## Try it
Please retype the entries that follow exactly as they are, leaving the images behind.

::::::::

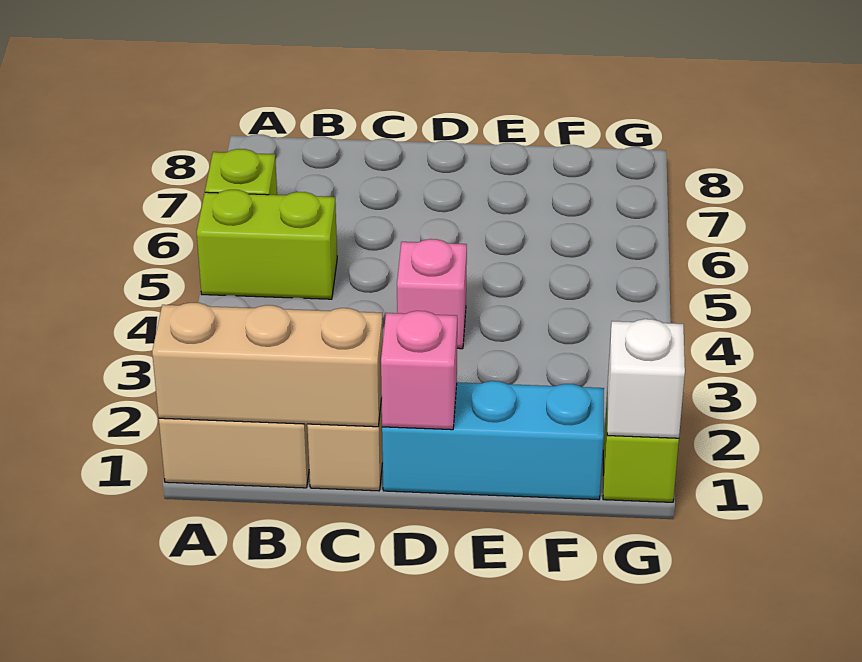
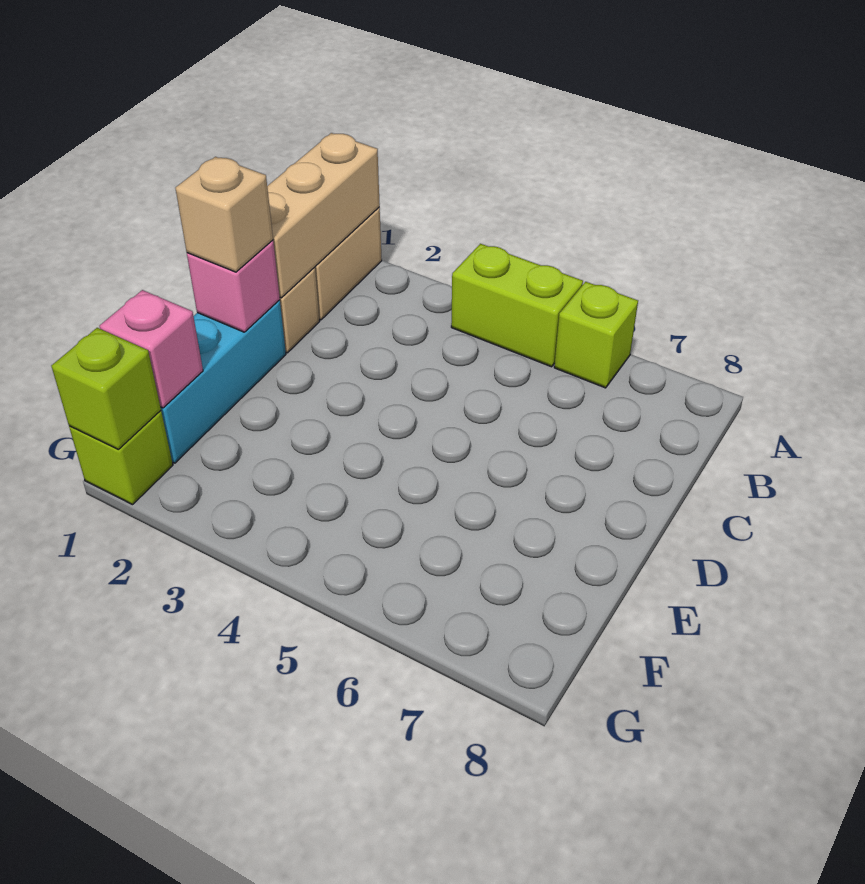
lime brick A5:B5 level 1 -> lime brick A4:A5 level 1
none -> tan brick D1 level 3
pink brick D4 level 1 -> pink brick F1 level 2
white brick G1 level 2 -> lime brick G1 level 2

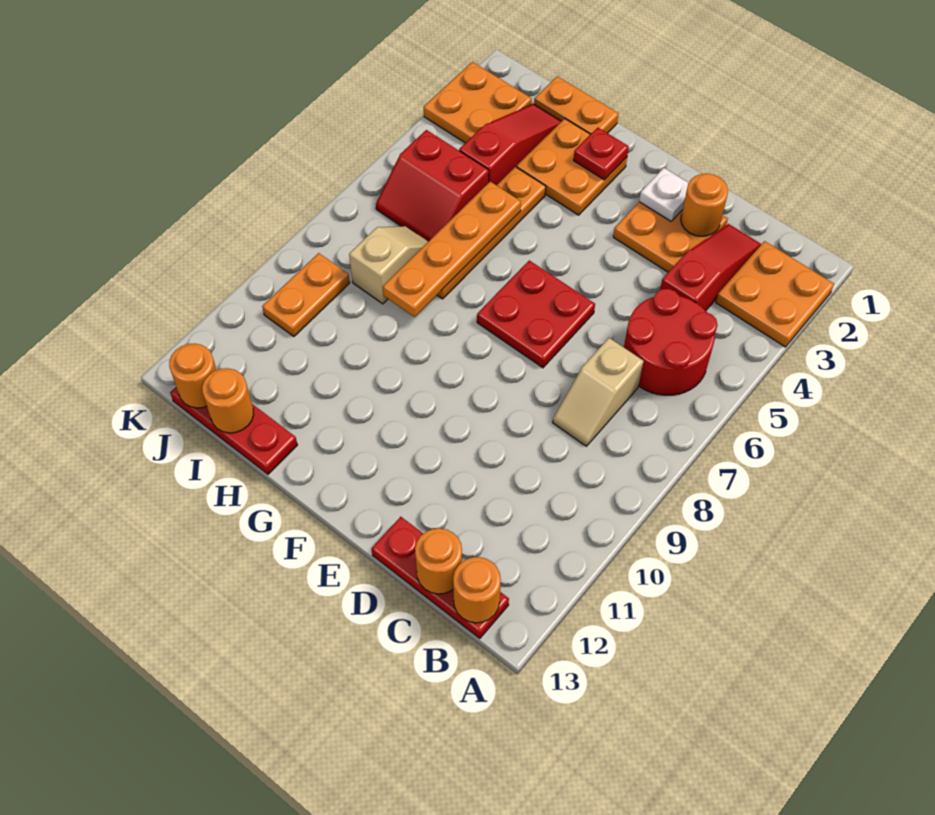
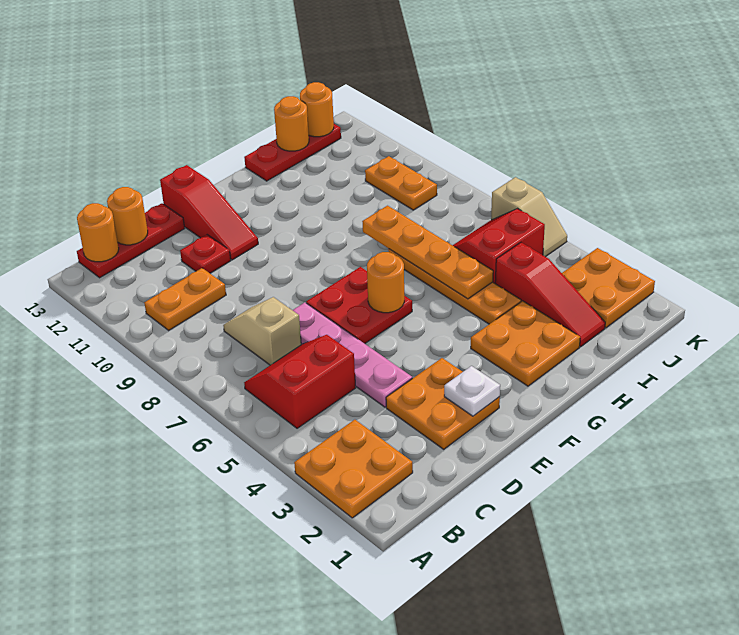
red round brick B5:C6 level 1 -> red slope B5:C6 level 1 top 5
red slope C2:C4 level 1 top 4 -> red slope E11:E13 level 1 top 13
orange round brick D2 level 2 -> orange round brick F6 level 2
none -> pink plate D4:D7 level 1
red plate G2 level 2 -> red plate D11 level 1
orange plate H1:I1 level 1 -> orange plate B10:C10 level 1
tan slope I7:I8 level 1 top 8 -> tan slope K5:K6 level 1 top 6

::::::::

## Written solution
lime brick A5:B5 level 1 -> lime brick A4:A5 level 1
none -> tan brick D1 level 3
pink brick D4 level 1 -> pink brick F1 level 2
white brick G1 level 2 -> lime brick G1 level 2

red round brick B5:C6 level 1 -> red slope B5:C6 level 1 top 5
red slope C2:C4 level 1 top 4 -> red slope E11:E13 level 1 top 13
orange round brick D2 level 2 -> orange round brick F6 level 2
none -> pink plate D4:D7 level 1
red plate G2 level 2 -> red plate D11 level 1
orange plate H1:I1 level 1 -> orange plate B10:C10 level 1
tan slope I7:I8 level 1 top 8 -> tan slope K5:K6 level 1 top 6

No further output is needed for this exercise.